[Exercise directions] Repeat exactly, and nothing more, the lines from the one that includes "green brick K1:K3 level 1 -> none" through the final line of the entries; skip the pictures.

== Records to use ==

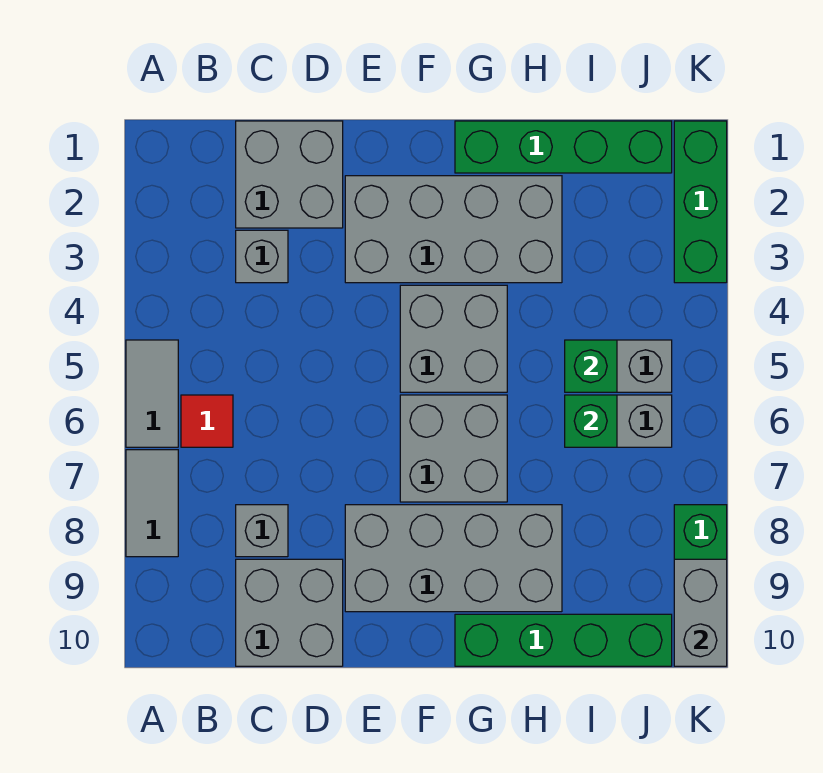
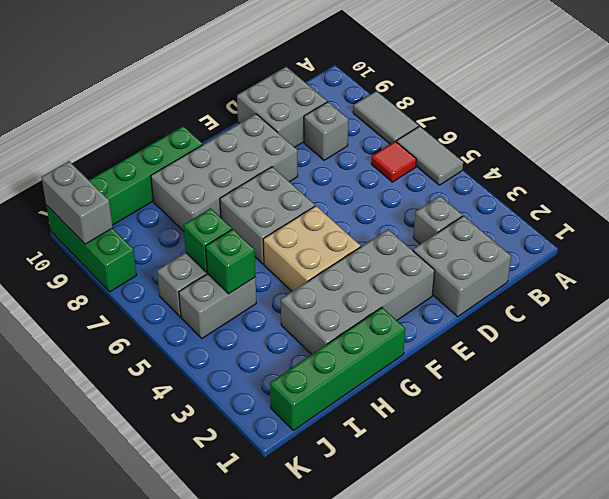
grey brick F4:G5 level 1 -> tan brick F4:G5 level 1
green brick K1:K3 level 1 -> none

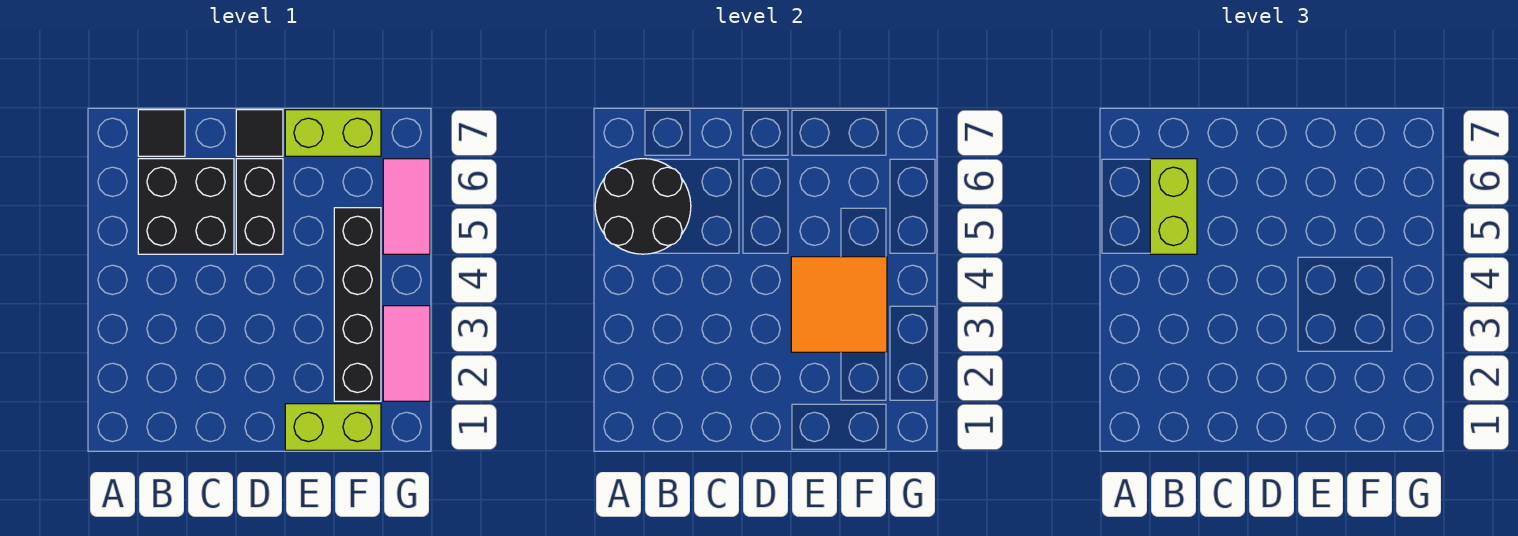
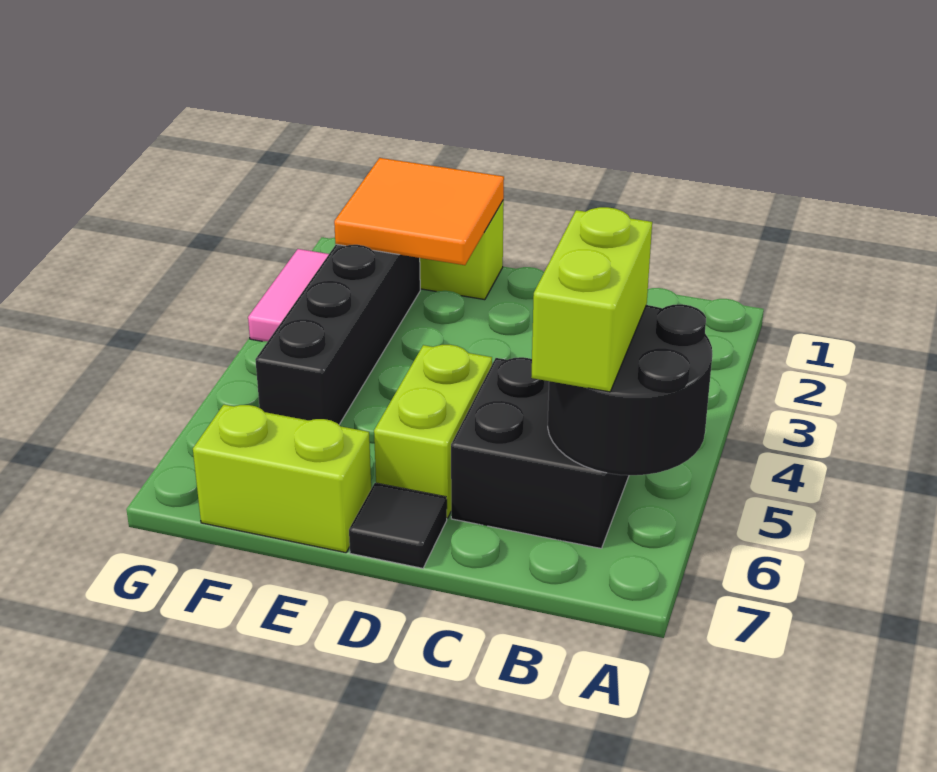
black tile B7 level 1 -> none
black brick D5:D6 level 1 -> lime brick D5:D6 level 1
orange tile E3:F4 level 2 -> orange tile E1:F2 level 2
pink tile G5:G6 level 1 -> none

===

[Exercise answer]
green brick K1:K3 level 1 -> none

black tile B7 level 1 -> none
black brick D5:D6 level 1 -> lime brick D5:D6 level 1
orange tile E3:F4 level 2 -> orange tile E1:F2 level 2
pink tile G5:G6 level 1 -> none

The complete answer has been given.